**WORK REQUIRED**
Print every entry, word for word, and skip the images.

**DATASET**
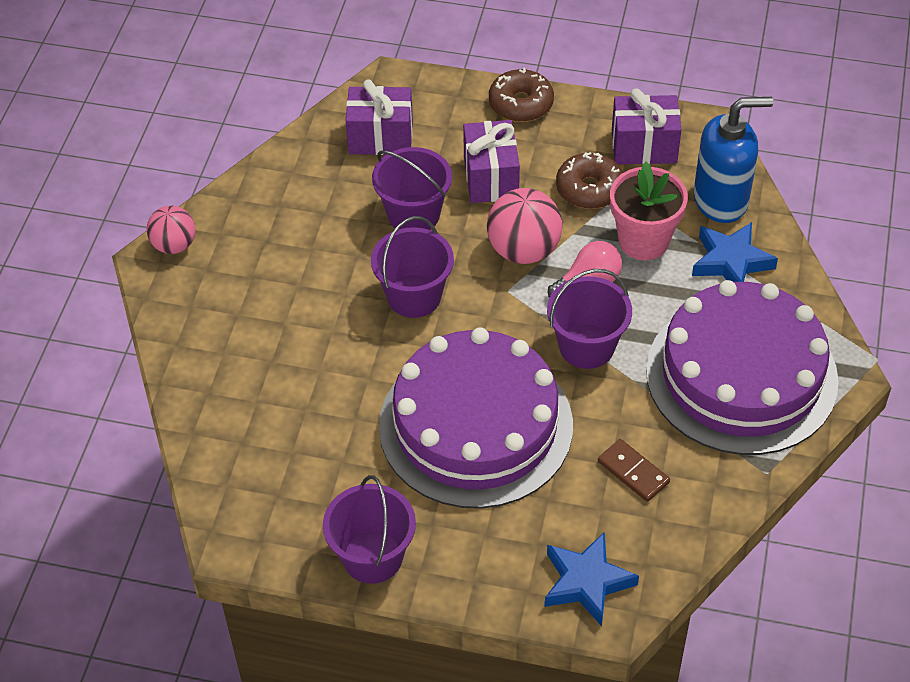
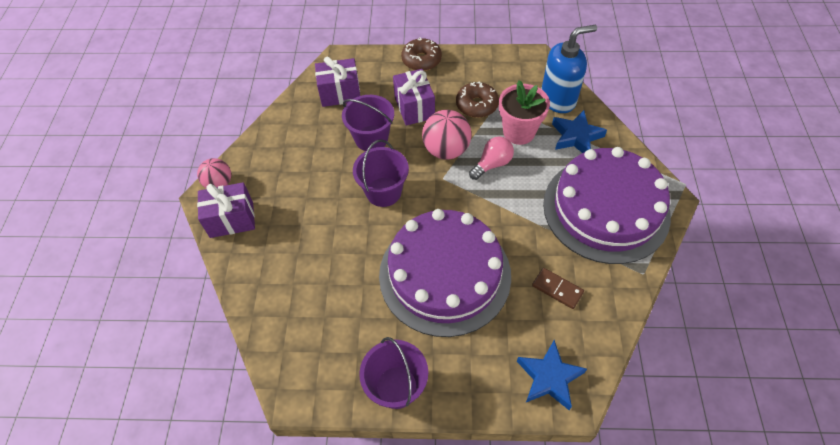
camera: 10 degrees left, 5 degrees up
(586, 346) = (502, 207): purple bucket -> none
(644, 146) = (502, 74): purple gift -> purple gift (231, 219)

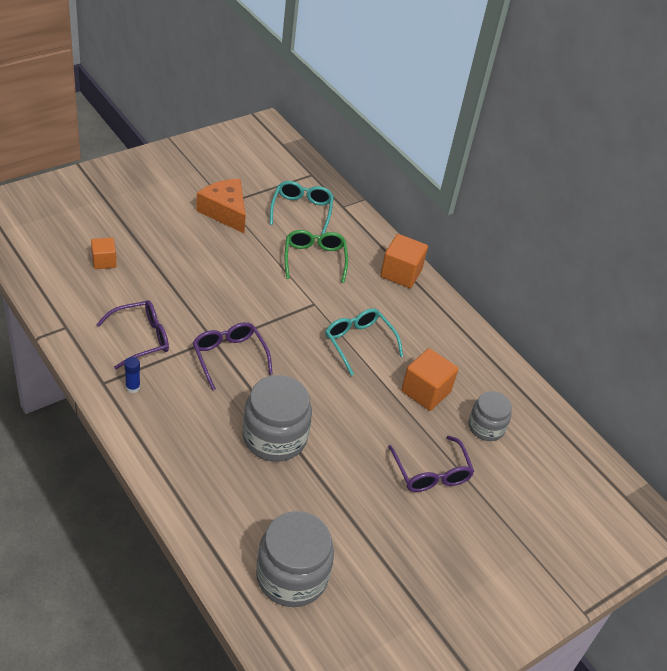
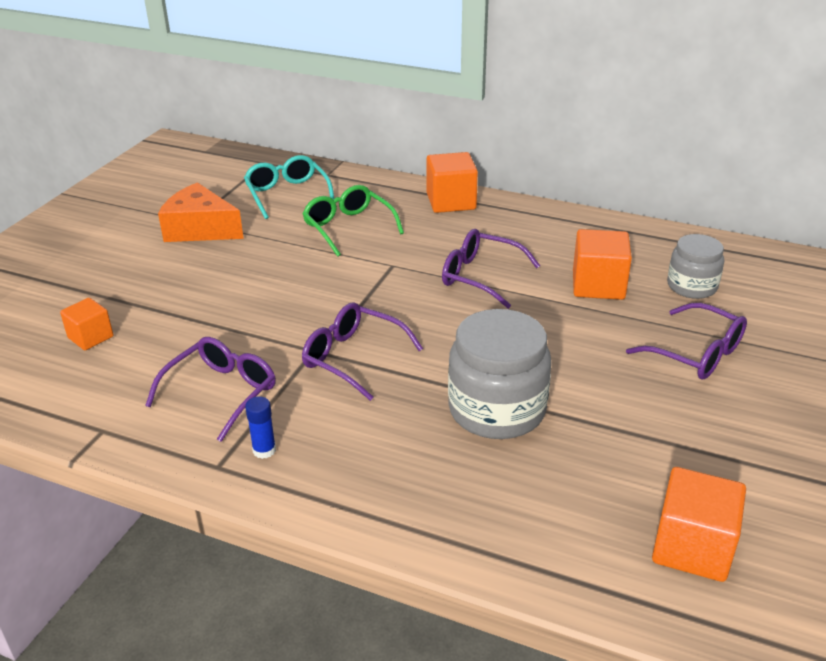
camera: 25 degrees left, 10 degrees down
(292, 576) = (692, 547): grey jar -> orange cube
(358, 342) = (480, 276): turquoise glasses -> purple glasses

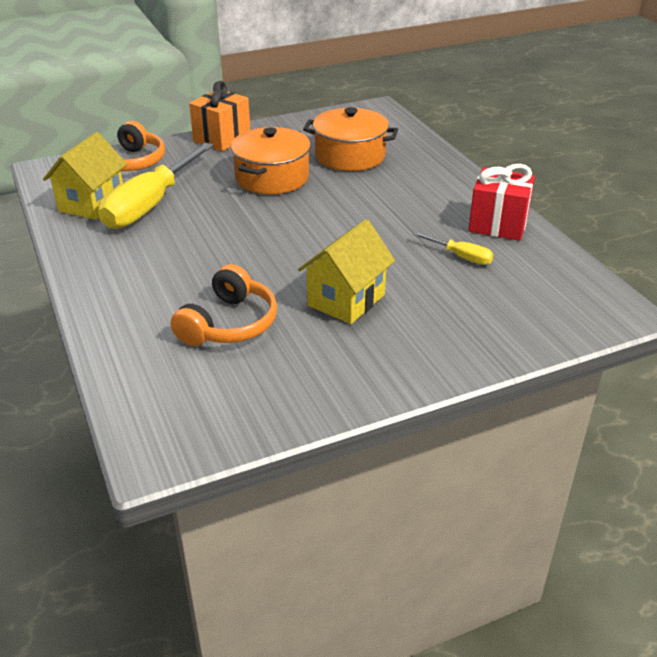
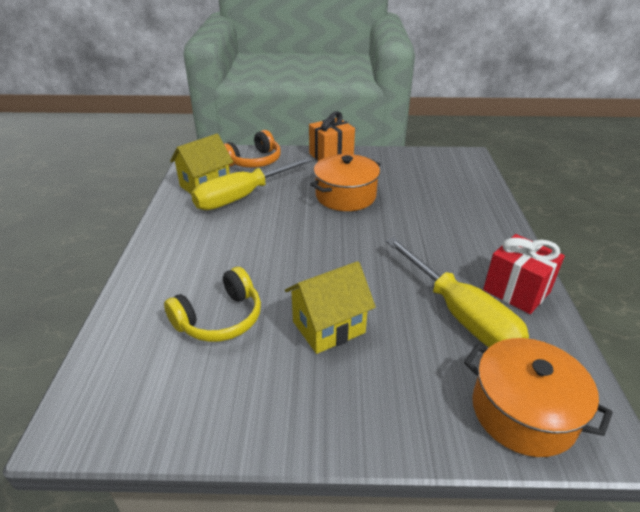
camera: 25 degrees right, 0 degrees up
(229, 324) = (220, 319): orange headphones -> yellow headphones
(350, 156) = (420, 191): orange pot -> orange pot (523, 412)
(461, 257) = (460, 314): yellow screwdriver -> yellow screwdriver, size x2.22

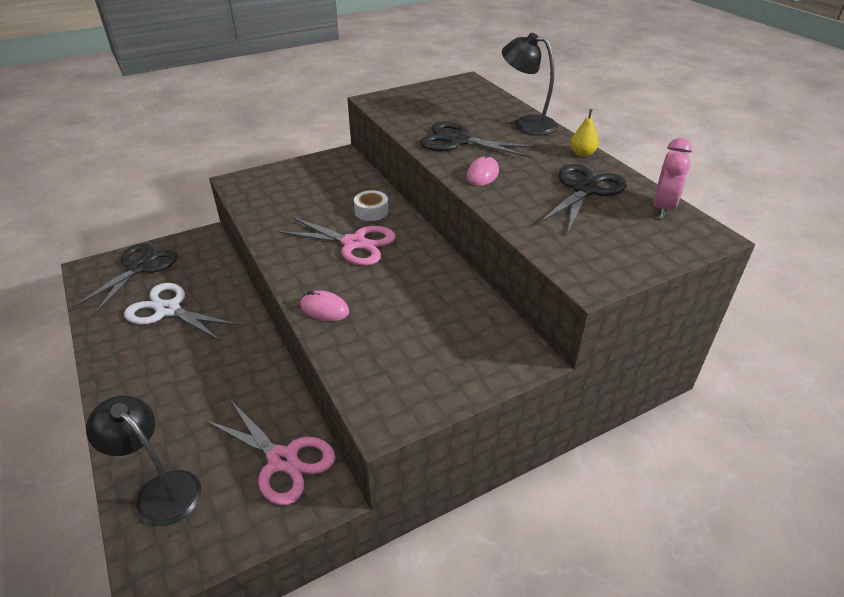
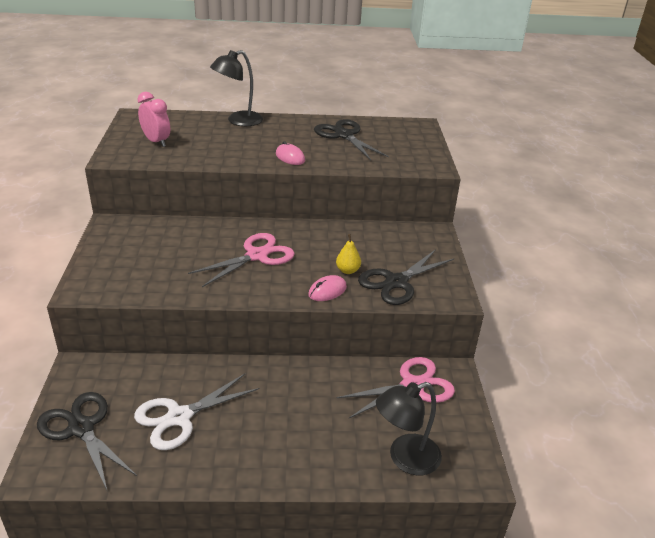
camera: 65 degrees left, 5 degrees down
(371, 211) = (220, 235): white tape -> none
(458, 141) = (232, 150): black scissors -> black scissors (396, 282)
(582, 154) = (301, 120): yellow pear -> yellow pear (347, 270)
(662, 208) = (385, 124): pink clock -> pink clock (156, 142)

**ANSWER SPACE**
camera: 10 degrees left, 5 degrees up
(586, 346) = (502, 207): purple bucket -> none
(644, 146) = (502, 74): purple gift -> purple gift (231, 219)

camera: 25 degrees left, 10 degrees down
(292, 576) = (692, 547): grey jar -> orange cube
(358, 342) = (480, 276): turquoise glasses -> purple glasses

camera: 25 degrees right, 0 degrees up
(229, 324) = (220, 319): orange headphones -> yellow headphones
(350, 156) = (420, 191): orange pot -> orange pot (523, 412)
(461, 257) = (460, 314): yellow screwdriver -> yellow screwdriver, size x2.22

camera: 65 degrees left, 5 degrees down
(371, 211) = (220, 235): white tape -> none
(458, 141) = (232, 150): black scissors -> black scissors (396, 282)
(582, 154) = (301, 120): yellow pear -> yellow pear (347, 270)
(662, 208) = (385, 124): pink clock -> pink clock (156, 142)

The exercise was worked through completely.